> **WHAT TO PRODUCE**
Would you transcribe each entry exactly as it stands, omitting the pictures?

(DATA SECTION begins)

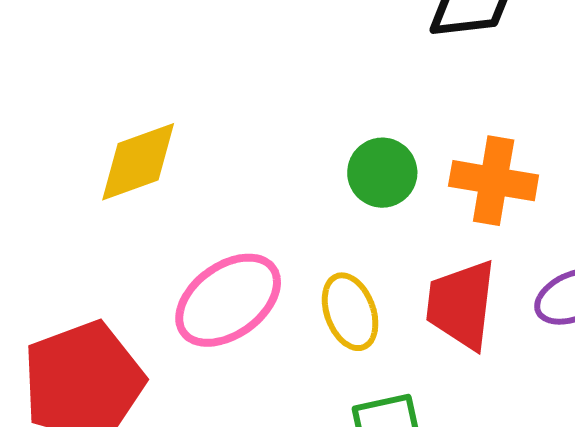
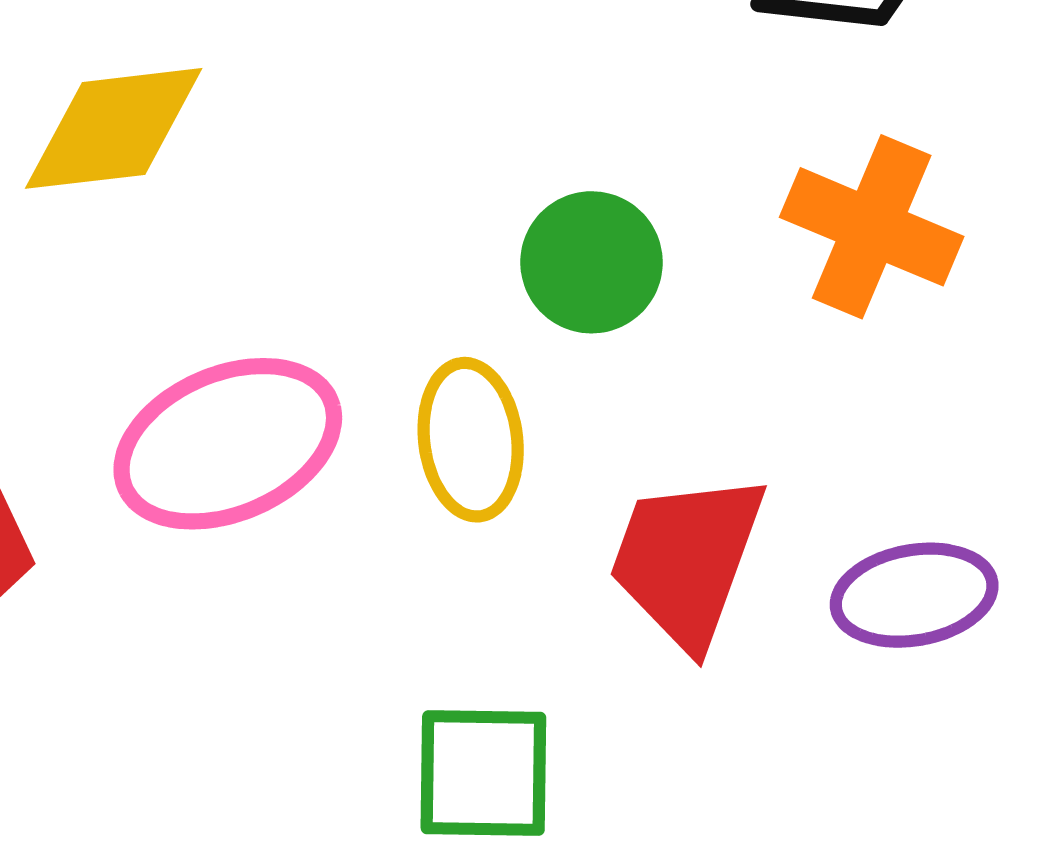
orange cross: (494, 181) -> (872, 227), moved
yellow ellipse: (350, 312) -> (471, 440), moved

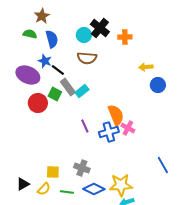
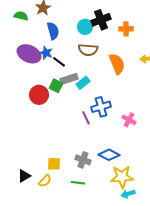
black cross: (100, 28) -> (101, 20), turned 30
green semicircle: (30, 34) -> (21, 16), moved
purple ellipse: (28, 75) -> (29, 54), moved
gray rectangle: (68, 87) -> (69, 79), turned -72
orange semicircle: (116, 115) -> (117, 64), moved
blue cross: (109, 132) -> (101, 107), moved
blue diamond: (94, 189) -> (109, 155), moved
green line: (67, 192) -> (78, 183), moved

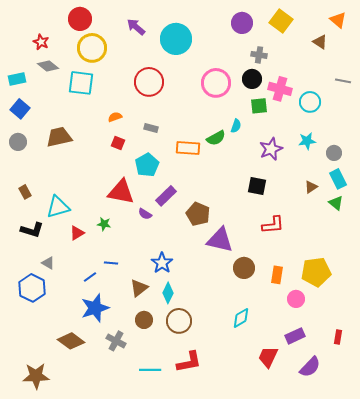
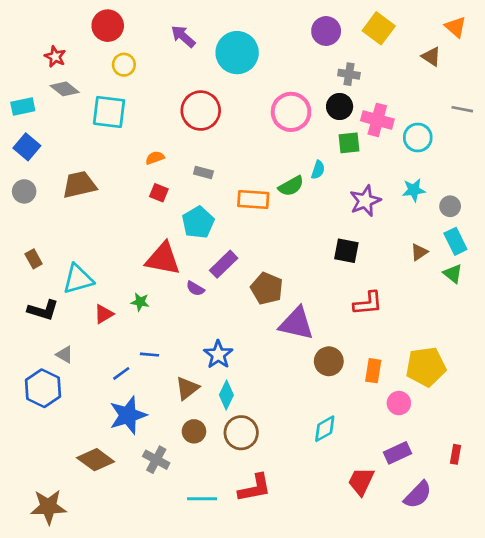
yellow circle: (92, 48) -> (124, 65), size x0.6

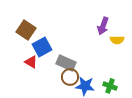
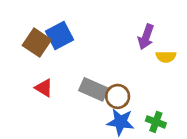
blue square: (42, 47) -> (59, 35), moved
brown circle: (70, 77) -> (118, 96), moved

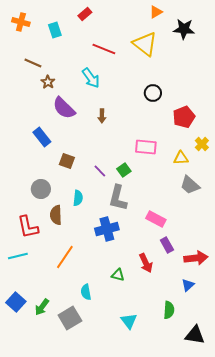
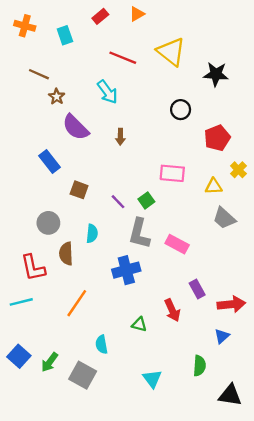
orange triangle: (156, 12) -> (137, 14), moved
black star: (184, 29) -> (216, 74), moved
pink rectangle: (156, 219) -> (177, 244), moved
gray square: (70, 318) -> (83, 375), turned -30

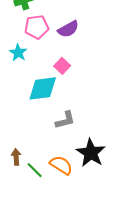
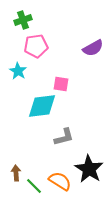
purple semicircle: (68, 29) -> (93, 48), moved
pink square: (62, 66) -> (61, 84), turned -35

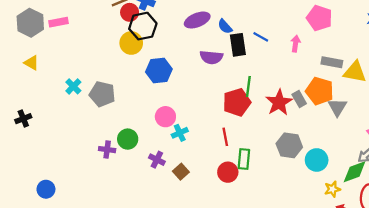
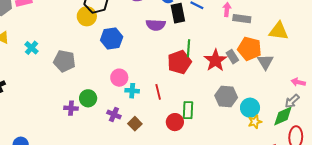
gray rectangle: (332, 62) -> (242, 19), moved
cyan cross: (73, 86) -> (32, 48), moved
cyan cross: (180, 133) -> (132, 91), turned 32
red line: (225, 137) -> (158, 92), moved
yellow star: (332, 189) -> (255, 122), moved

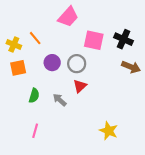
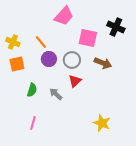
orange line: (35, 38) -> (41, 42), moved
black cross: (124, 39) -> (116, 27), moved
brown arrow: (131, 67) -> (103, 63), moved

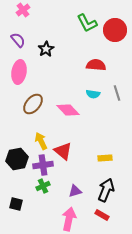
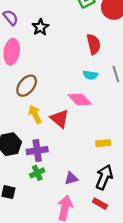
red semicircle: (96, 65) -> (94, 44), turned 72
pink diamond: (68, 110) -> (80, 100), moved
yellow arrow: (41, 141) -> (35, 114), moved
red triangle: (63, 151) -> (60, 119), moved

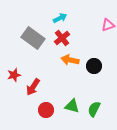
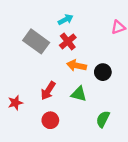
red star: (14, 75) -> (15, 103), moved
red arrow: (33, 87) -> (48, 91), moved
green triangle: (72, 106) -> (79, 94), moved

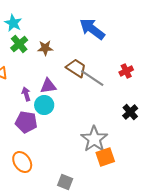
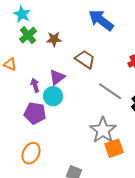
gray line: (92, 78) -> (110, 91), moved
purple triangle: (48, 86) -> (57, 77), turned -30
orange ellipse: (22, 162) -> (31, 153), turned 60

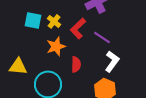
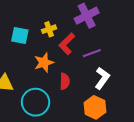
yellow cross: (54, 21) -> (49, 29), moved, turned 32
purple line: (102, 37) -> (92, 53), turned -54

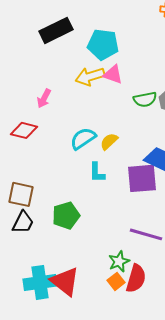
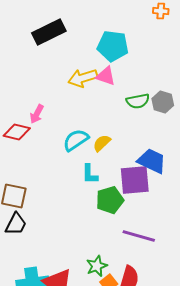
cyan pentagon: (103, 44) -> (113, 46), moved
pink arrow: (44, 98) -> (37, 114), moved
green pentagon: (66, 215) -> (110, 200), moved
green star: (119, 261) -> (97, 266), moved

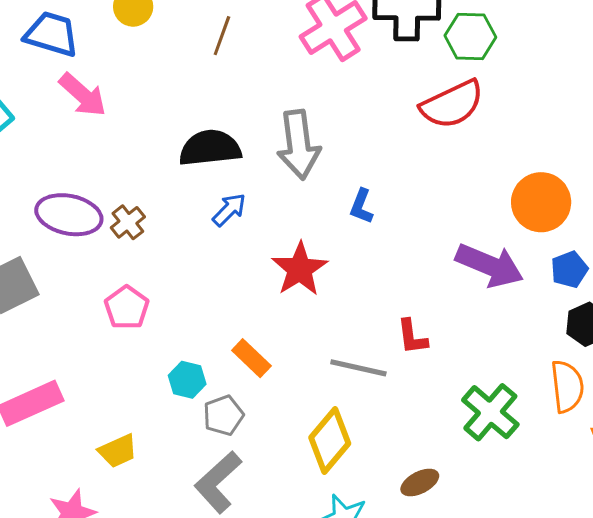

(DATA SECTION ends)

> **RESULT OF THE TASK**
orange cross: (494, 181) -> (872, 227), moved
yellow ellipse: (350, 312) -> (471, 440), moved

black cross: (100, 28) -> (101, 20), turned 30
green semicircle: (30, 34) -> (21, 16), moved
purple ellipse: (28, 75) -> (29, 54), moved
gray rectangle: (68, 87) -> (69, 79), turned -72
orange semicircle: (116, 115) -> (117, 64), moved
blue cross: (109, 132) -> (101, 107), moved
blue diamond: (94, 189) -> (109, 155), moved
green line: (67, 192) -> (78, 183), moved

yellow circle: (92, 48) -> (124, 65), size x0.6

blue square: (42, 47) -> (59, 35), moved
brown circle: (70, 77) -> (118, 96), moved

orange triangle: (156, 12) -> (137, 14), moved
black star: (184, 29) -> (216, 74), moved
pink rectangle: (156, 219) -> (177, 244), moved
gray square: (70, 318) -> (83, 375), turned -30

purple semicircle: (68, 29) -> (93, 48), moved
pink square: (62, 66) -> (61, 84), turned -35

gray rectangle: (332, 62) -> (242, 19), moved
cyan cross: (73, 86) -> (32, 48), moved
cyan cross: (180, 133) -> (132, 91), turned 32
red line: (225, 137) -> (158, 92), moved
yellow star: (332, 189) -> (255, 122), moved

orange line: (35, 38) -> (41, 42), moved
black cross: (124, 39) -> (116, 27), moved
brown arrow: (131, 67) -> (103, 63), moved

red semicircle: (96, 65) -> (94, 44), turned 72
pink diamond: (68, 110) -> (80, 100), moved
yellow arrow: (41, 141) -> (35, 114), moved
red triangle: (63, 151) -> (60, 119), moved

red star: (14, 75) -> (15, 103), moved
red arrow: (33, 87) -> (48, 91), moved
green triangle: (72, 106) -> (79, 94), moved

gray line: (92, 78) -> (110, 91), moved
purple triangle: (48, 86) -> (57, 77), turned -30
orange ellipse: (22, 162) -> (31, 153), turned 60

yellow cross: (54, 21) -> (49, 29), moved, turned 32
purple line: (102, 37) -> (92, 53), turned -54

cyan pentagon: (103, 44) -> (113, 46), moved
pink arrow: (44, 98) -> (37, 114), moved
green pentagon: (66, 215) -> (110, 200), moved
green star: (119, 261) -> (97, 266), moved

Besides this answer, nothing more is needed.